[Object state comparisons]
....

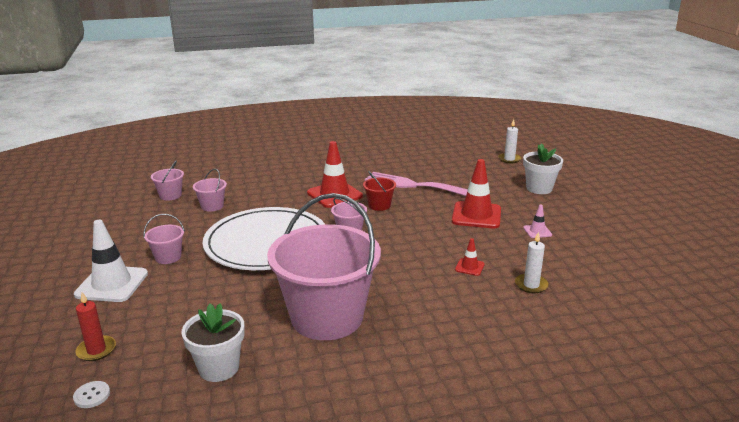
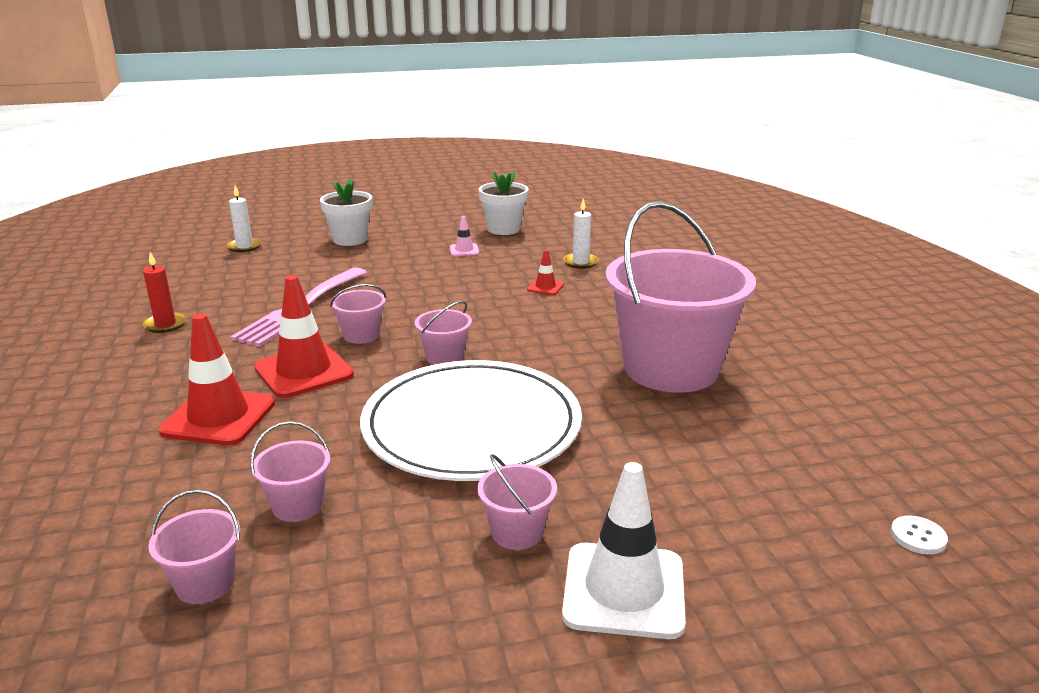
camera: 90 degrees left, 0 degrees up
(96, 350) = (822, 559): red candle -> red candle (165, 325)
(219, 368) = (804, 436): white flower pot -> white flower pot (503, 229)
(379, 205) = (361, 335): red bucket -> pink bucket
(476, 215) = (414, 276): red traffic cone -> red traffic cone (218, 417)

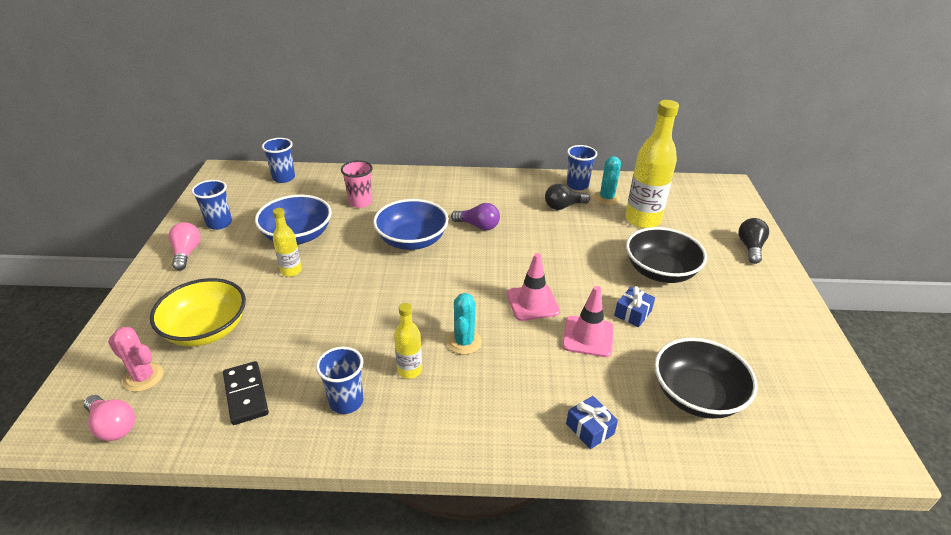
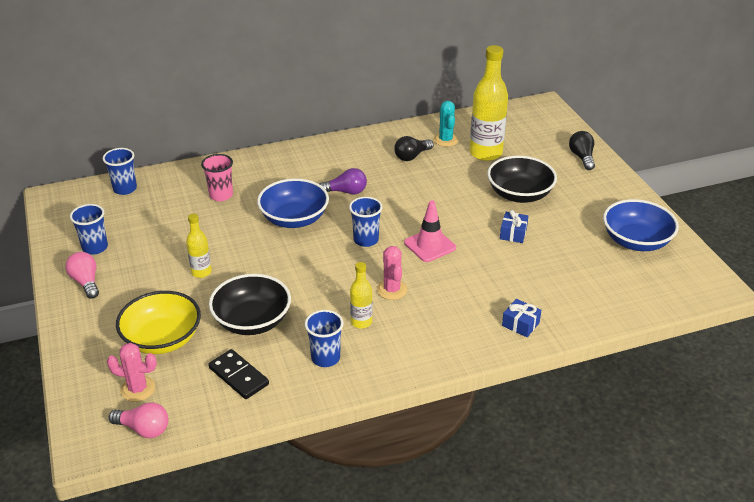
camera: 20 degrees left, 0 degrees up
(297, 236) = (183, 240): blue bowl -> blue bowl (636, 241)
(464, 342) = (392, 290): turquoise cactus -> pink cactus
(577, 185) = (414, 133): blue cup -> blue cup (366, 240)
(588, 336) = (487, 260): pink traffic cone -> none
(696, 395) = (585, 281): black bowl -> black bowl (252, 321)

....

_Your objective_.
How many lines in the entries above include the string "blue"? Please answer with that number and nothing more.

_Written solution_.
2